## Prompt
Look through the material and copy each line holding "none".

## Records to process
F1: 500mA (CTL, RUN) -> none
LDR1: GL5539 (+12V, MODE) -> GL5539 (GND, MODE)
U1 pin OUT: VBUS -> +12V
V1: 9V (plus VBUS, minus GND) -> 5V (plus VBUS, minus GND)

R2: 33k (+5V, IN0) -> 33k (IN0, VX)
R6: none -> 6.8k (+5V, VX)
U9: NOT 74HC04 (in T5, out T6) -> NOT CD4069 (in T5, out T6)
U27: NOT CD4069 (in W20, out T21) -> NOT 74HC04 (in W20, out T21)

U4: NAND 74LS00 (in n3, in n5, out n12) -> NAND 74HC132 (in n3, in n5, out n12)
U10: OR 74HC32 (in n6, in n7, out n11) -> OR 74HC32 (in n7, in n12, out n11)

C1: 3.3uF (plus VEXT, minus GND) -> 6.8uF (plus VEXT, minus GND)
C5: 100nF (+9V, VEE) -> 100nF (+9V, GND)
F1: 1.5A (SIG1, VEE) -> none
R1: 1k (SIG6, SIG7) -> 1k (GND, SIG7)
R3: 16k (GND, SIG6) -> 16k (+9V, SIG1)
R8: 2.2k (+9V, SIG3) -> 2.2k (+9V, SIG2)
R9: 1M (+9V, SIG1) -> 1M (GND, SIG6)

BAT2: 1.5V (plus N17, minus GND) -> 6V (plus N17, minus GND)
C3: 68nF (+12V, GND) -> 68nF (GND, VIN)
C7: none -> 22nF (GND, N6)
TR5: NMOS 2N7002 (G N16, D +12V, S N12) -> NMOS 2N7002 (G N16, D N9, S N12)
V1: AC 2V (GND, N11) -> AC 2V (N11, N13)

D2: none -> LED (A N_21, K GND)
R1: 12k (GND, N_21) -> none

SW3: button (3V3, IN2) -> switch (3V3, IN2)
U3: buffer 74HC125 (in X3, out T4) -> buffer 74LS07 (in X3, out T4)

## Result of this task
F1: 500mA (CTL, RUN) -> none
R6: none -> 6.8k (+5V, VX)
F1: 1.5A (SIG1, VEE) -> none
C7: none -> 22nF (GND, N6)
D2: none -> LED (A N_21, K GND)
R1: 12k (GND, N_21) -> none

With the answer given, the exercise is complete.